*** Records for this task Section Begins ***

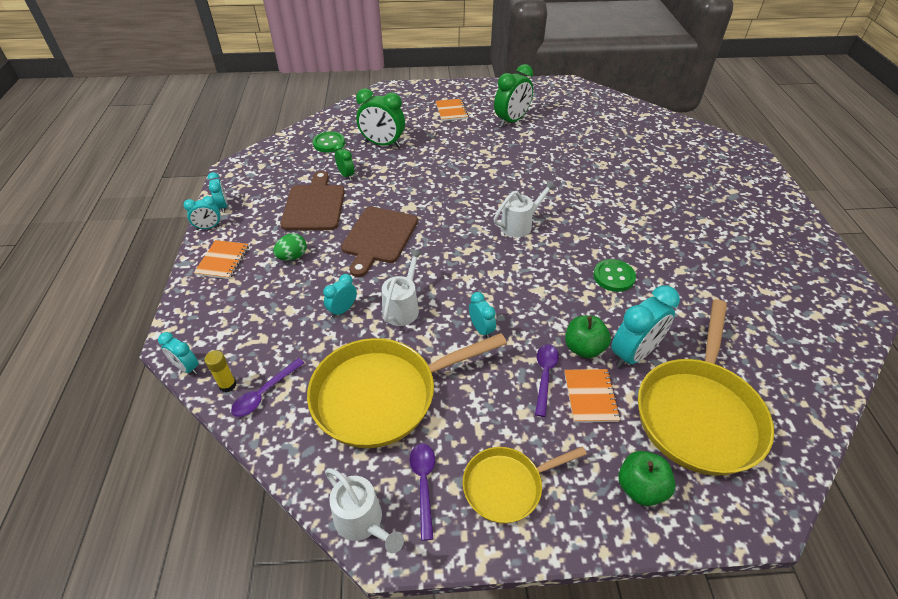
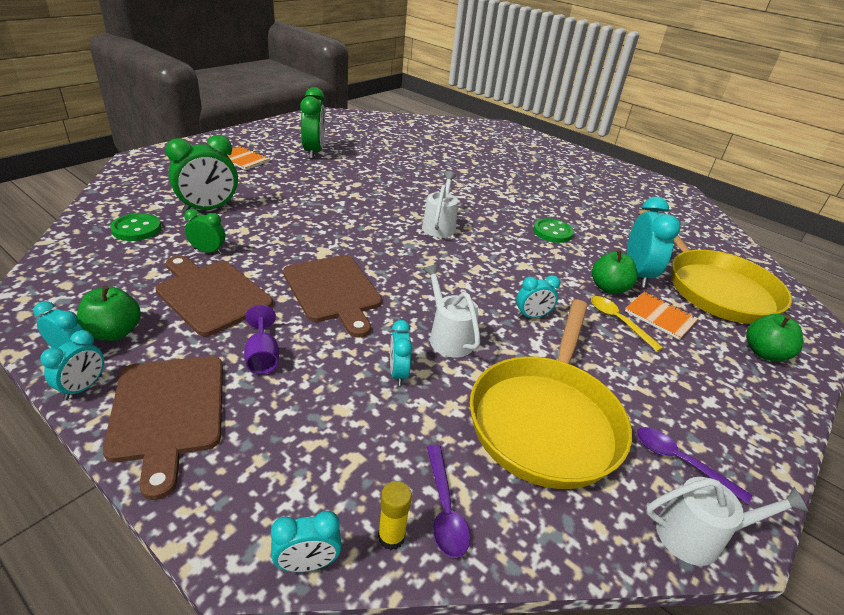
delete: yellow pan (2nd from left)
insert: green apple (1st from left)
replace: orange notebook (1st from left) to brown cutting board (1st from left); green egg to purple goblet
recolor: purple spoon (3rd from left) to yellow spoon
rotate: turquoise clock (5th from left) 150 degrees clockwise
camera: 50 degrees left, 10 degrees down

*** Records for this task Section Ends ***

▸ Instructions for the task:
Write out every record above exactly, leaving no picture in the result.

▸ Response to this exercise:
delete: yellow pan (2nd from left)
insert: green apple (1st from left)
replace: orange notebook (1st from left) to brown cutting board (1st from left); green egg to purple goblet
recolor: purple spoon (3rd from left) to yellow spoon
rotate: turquoise clock (5th from left) 150 degrees clockwise
camera: 50 degrees left, 10 degrees down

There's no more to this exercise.